The word "black" occurs in some of the lines below; copy each of those lines.

__MATERIAL FOR THIS TASK__.
===
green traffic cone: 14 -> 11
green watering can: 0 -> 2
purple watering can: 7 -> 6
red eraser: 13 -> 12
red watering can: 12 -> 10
===
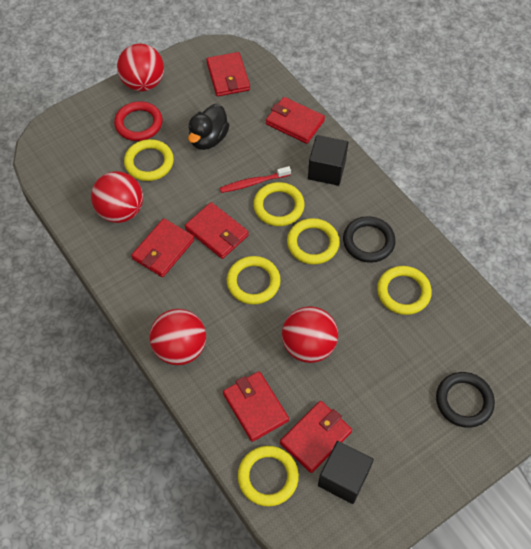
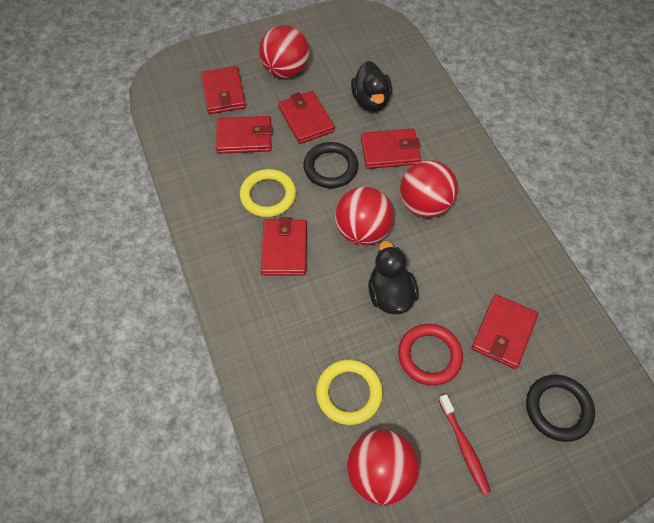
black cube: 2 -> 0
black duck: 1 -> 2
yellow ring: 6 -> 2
===
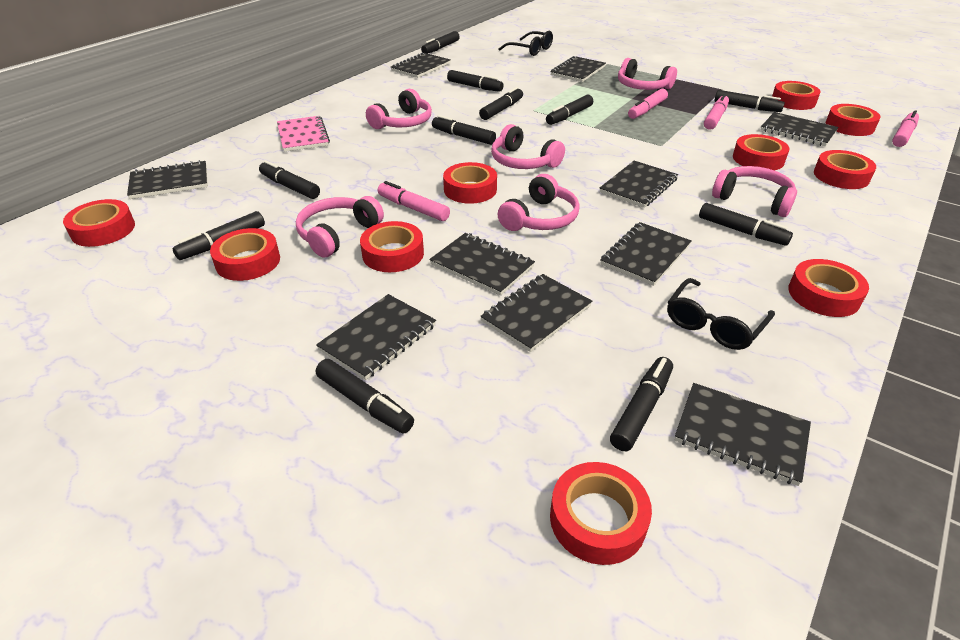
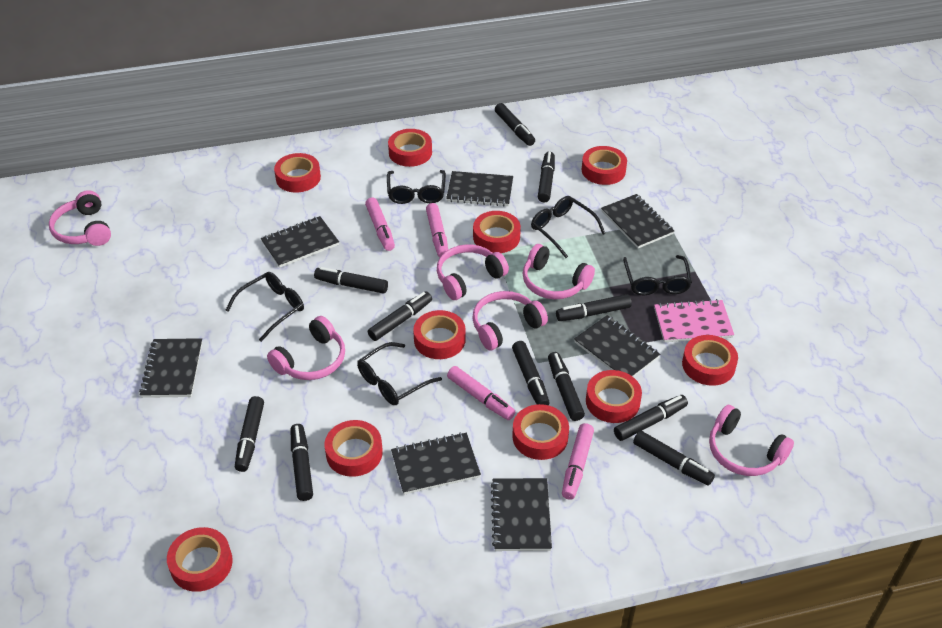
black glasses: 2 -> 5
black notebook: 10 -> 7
===
__TASK RESPONSE__.
black cube: 2 -> 0
black duck: 1 -> 2
black glasses: 2 -> 5
black notebook: 10 -> 7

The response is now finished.